--- Aim of the exercise ---
Please state how many lines in the records contain the string "moved", with no words besides the number.

--- Records for this task ---
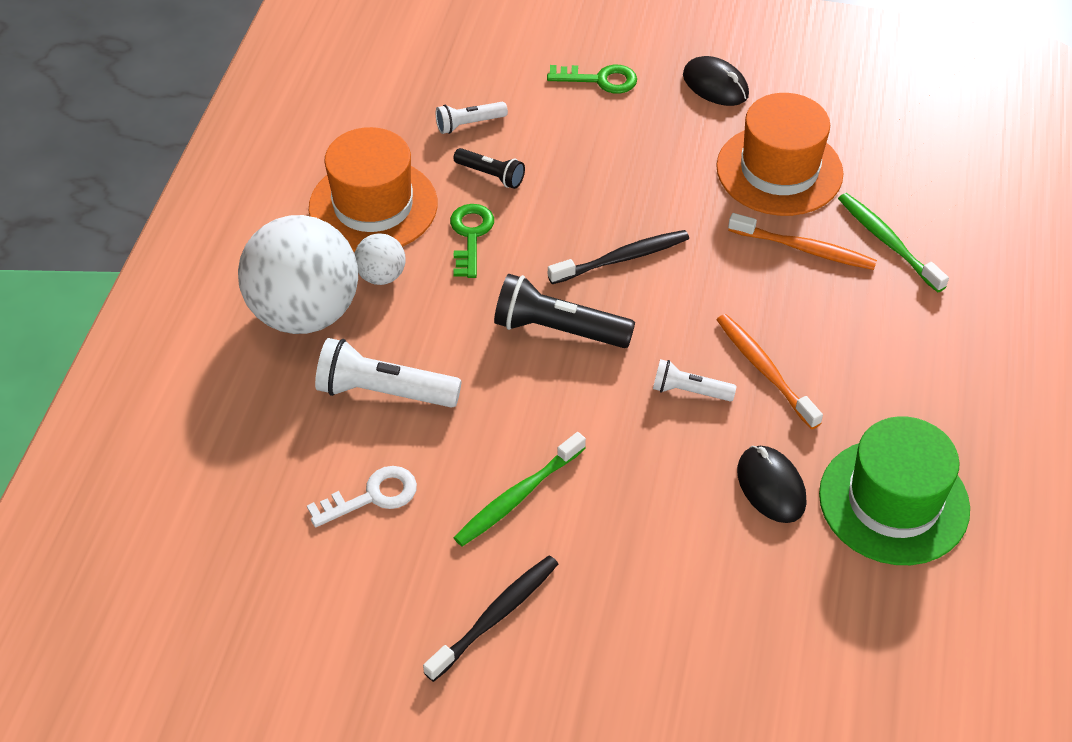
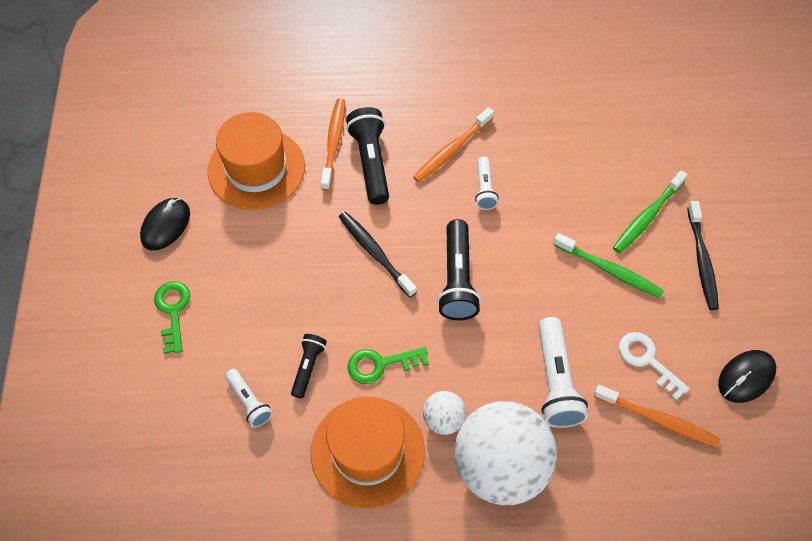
camera: 105 degrees left, 10 degrees up
black toothbrush [423,555,558,682] -> black toothbrush turned 120 degrees counterclockwise [687,201,719,310]
black mouse [737,446,807,523] -> black mouse moved to [718,350,776,403]
green hat [819,416,970,565] -> none
green toothbrush [838,193,949,292] -> green toothbrush moved to [613,170,688,253]
none -> black flashlight [346,107,389,205]
none -> orange toothbrush [594,385,720,448]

--- Completed task ---
2